WHAT TO PRODUCE: Repeat exactly the line that includes "(311, 326) = (409, 342): black" and all lines after it, ending with the last line of the listing below.
---*---
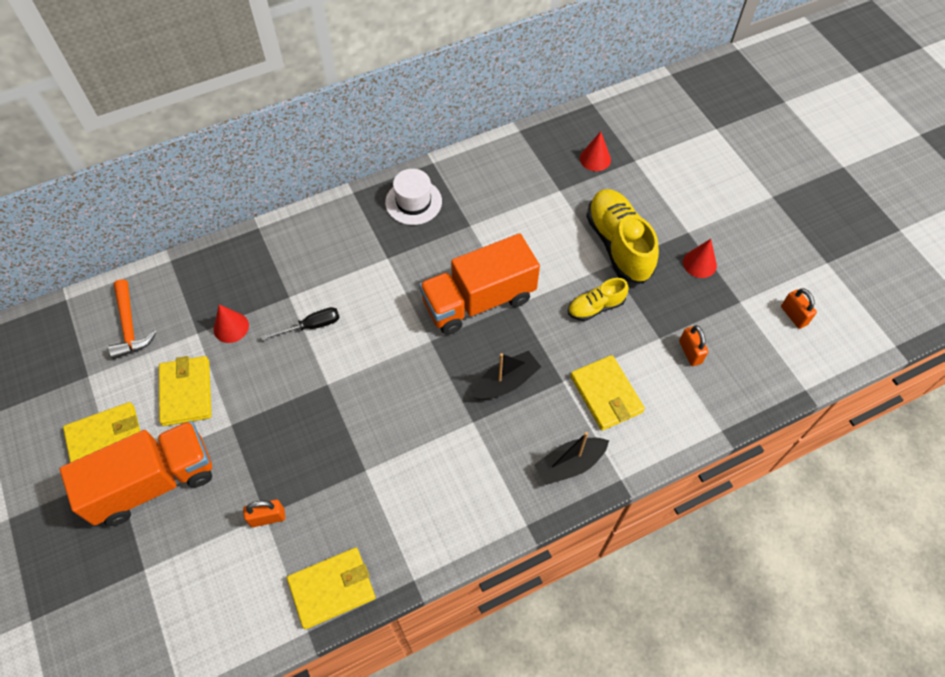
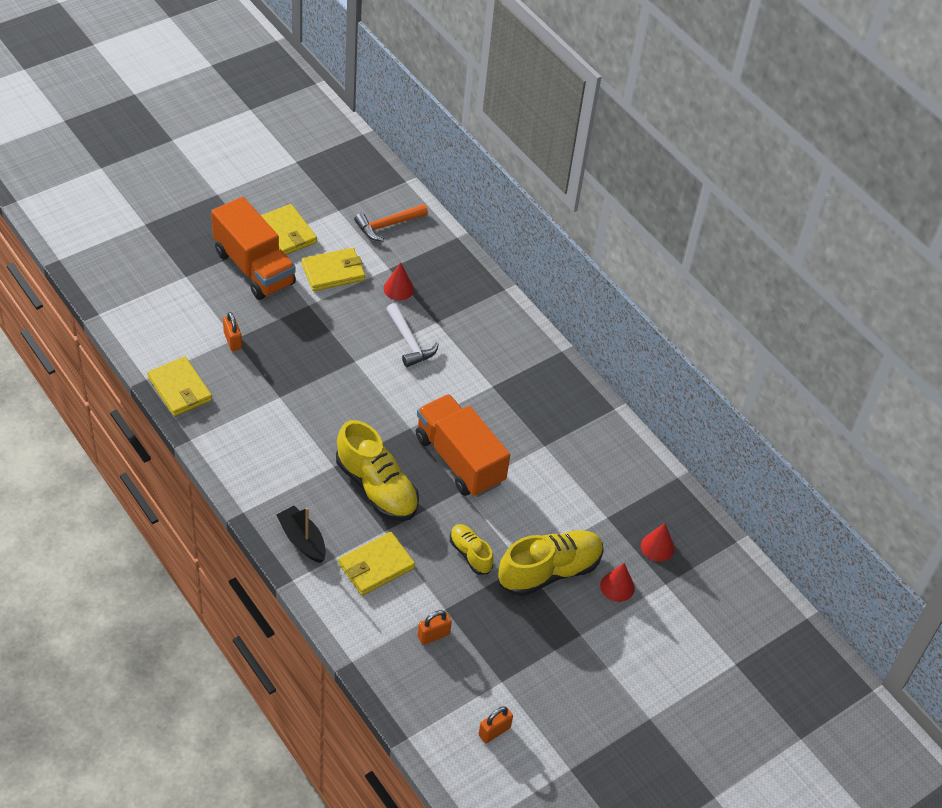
camera: 75 degrees right, 10 degrees down
(311, 326) = (409, 342): black screwdriver -> white hammer
(413, 202) = (561, 398): white hat -> none
(506, 382) = (377, 487): black boat -> yellow shoe
(699, 263) = (542, 645): red cone -> red cone (617, 586)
---*---
RESPONSE:
(311, 326) = (409, 342): black screwdriver -> white hammer
(413, 202) = (561, 398): white hat -> none
(506, 382) = (377, 487): black boat -> yellow shoe
(699, 263) = (542, 645): red cone -> red cone (617, 586)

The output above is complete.